BEGIN INFORMATION

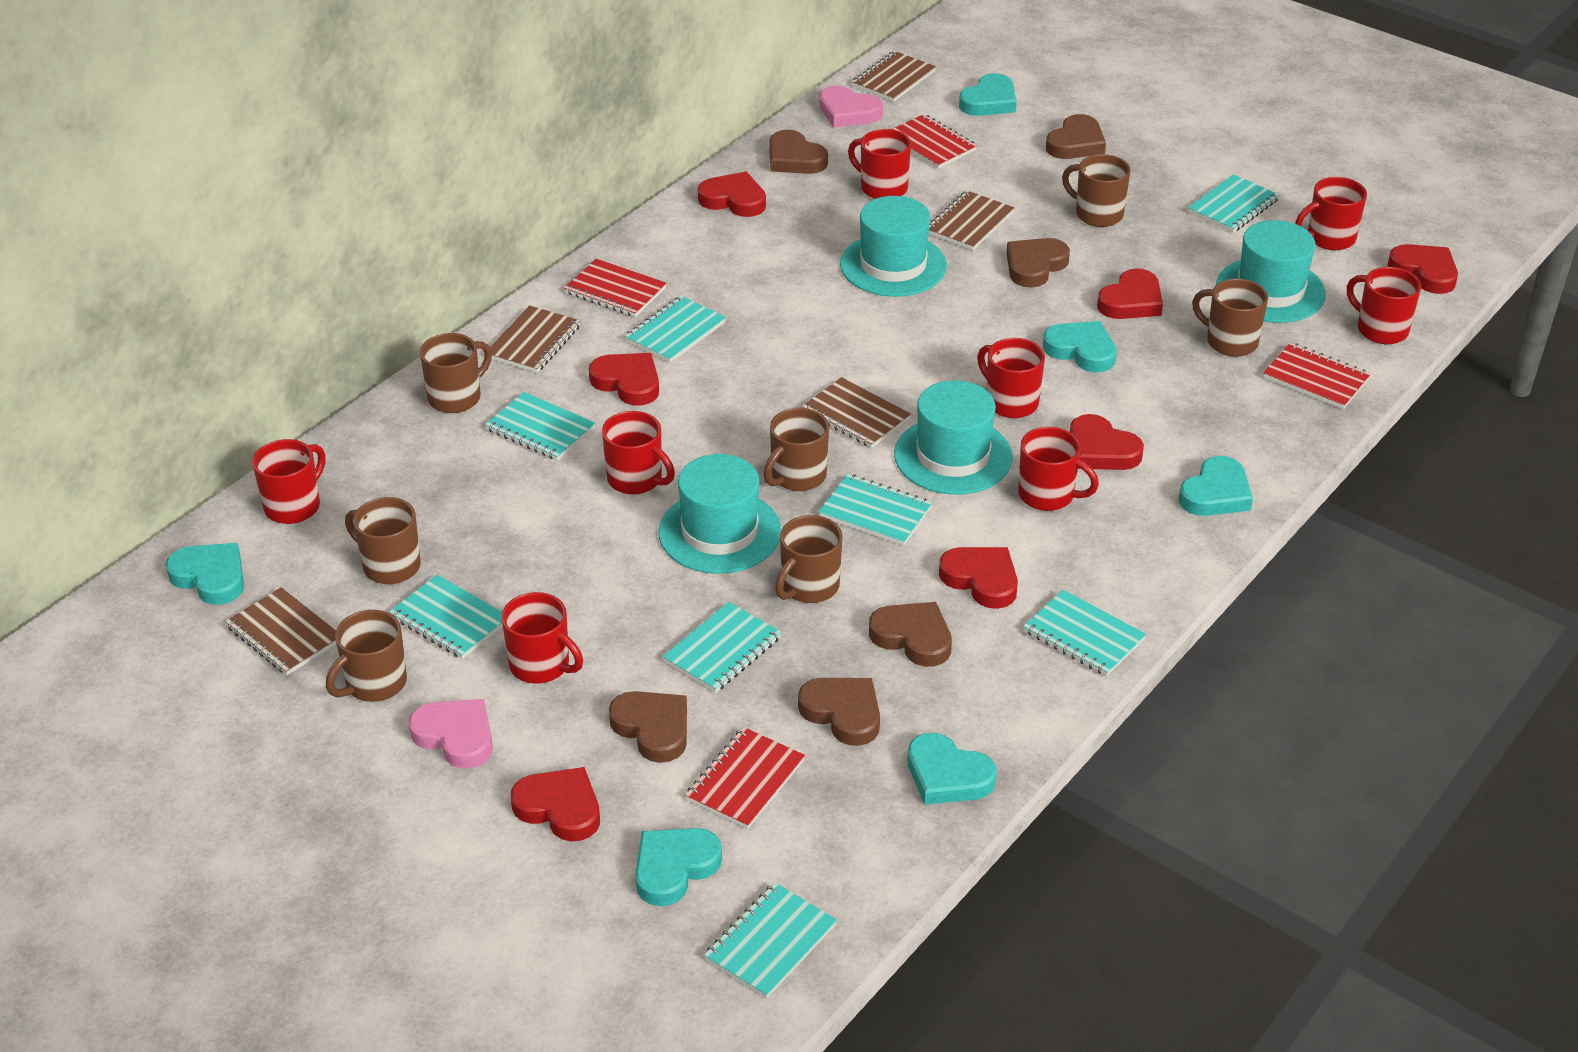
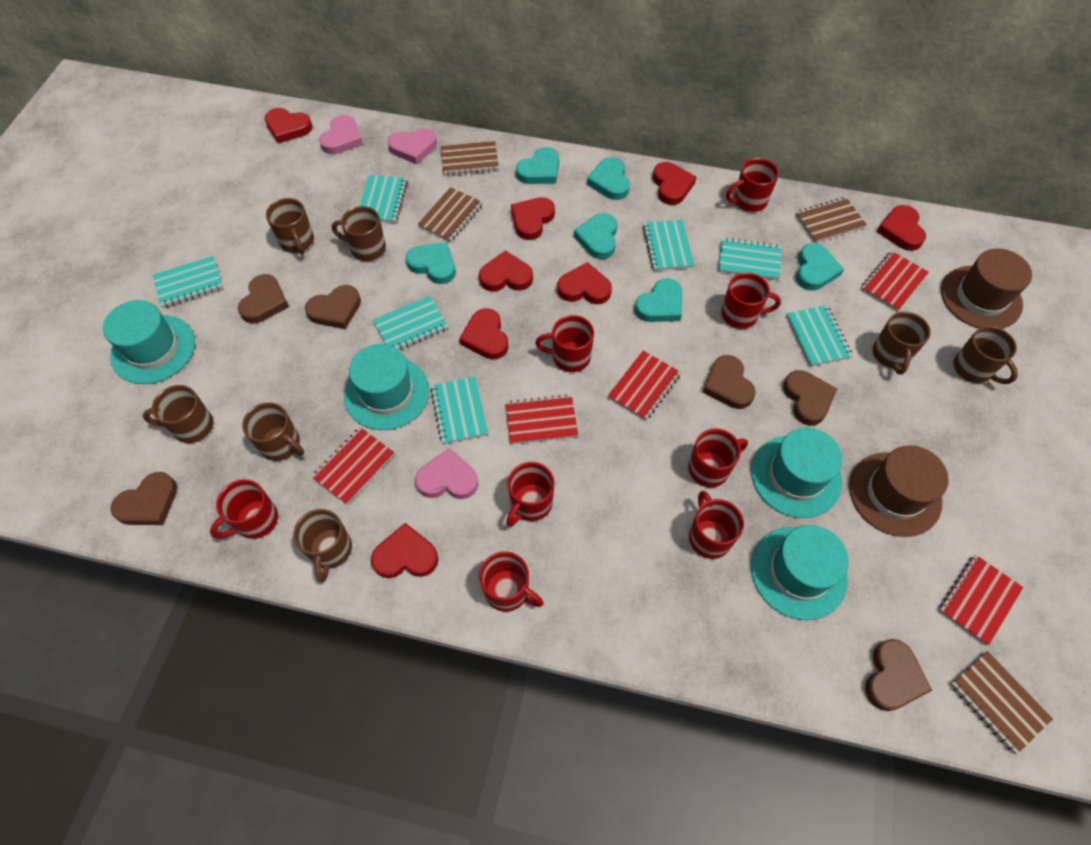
brown hat: 0 -> 2
brown notebook: 5 -> 4
pink heart: 2 -> 3
red heart: 7 -> 8
red notebook: 4 -> 5
turquoise notebook: 8 -> 7

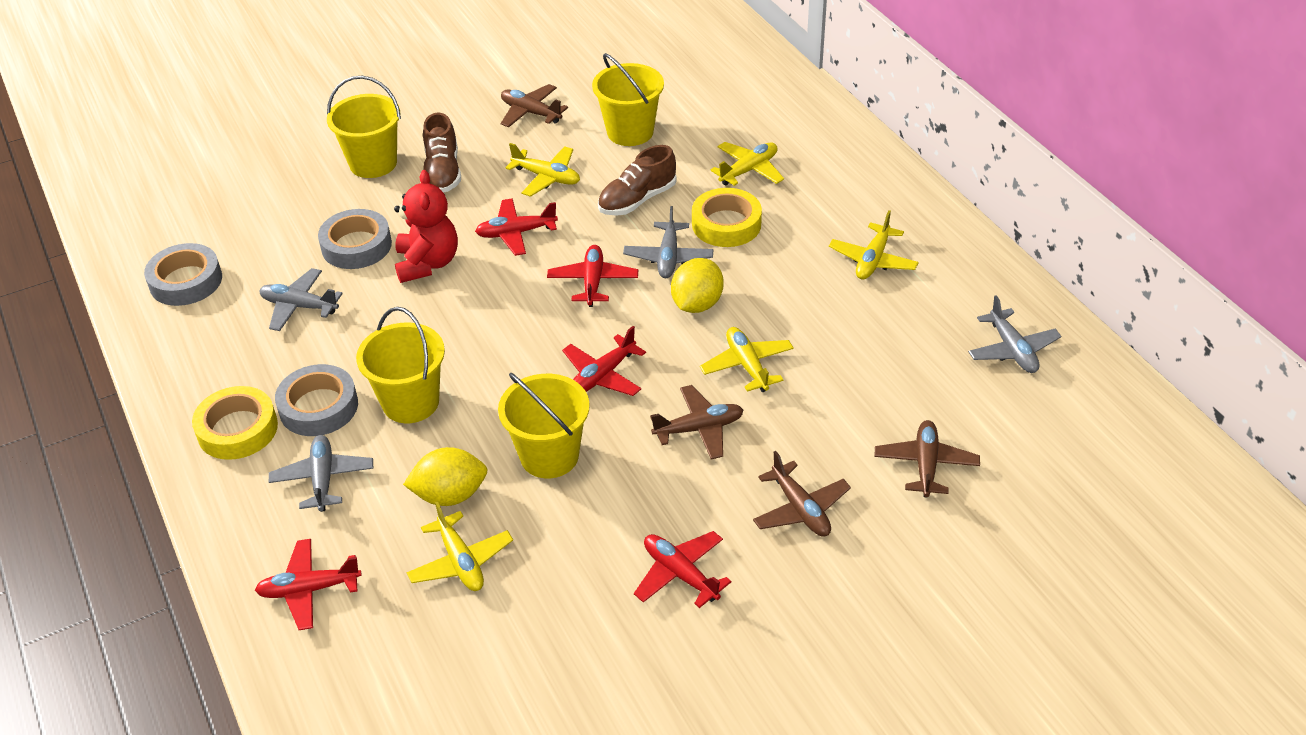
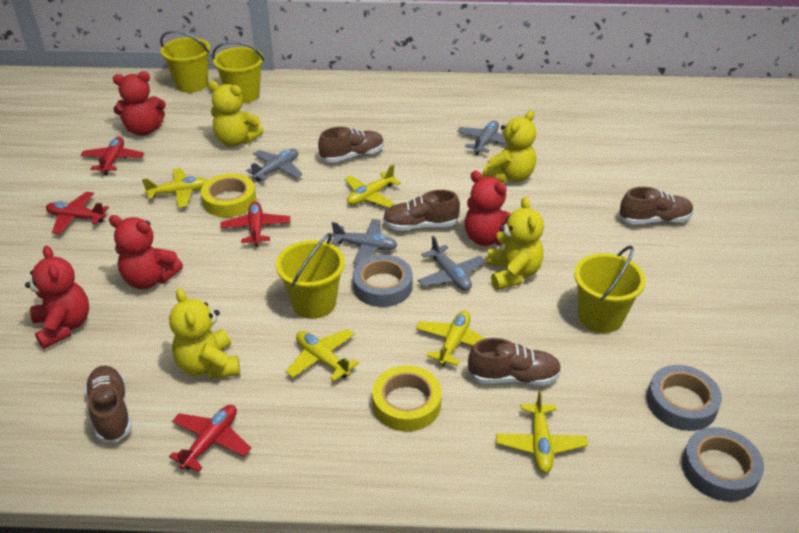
brown plane: 4 -> 0
brown shoe: 2 -> 5
red plane: 5 -> 4
red teddy bear: 1 -> 4
yellow lemon: 2 -> 0
yellow teddy bear: 0 -> 4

END INFORMATION

## WHAT YOU WILL DO
Look for the word "teddy". Copy out every line of the data that has it.

## SOLUTION
red teddy bear: 1 -> 4
yellow teddy bear: 0 -> 4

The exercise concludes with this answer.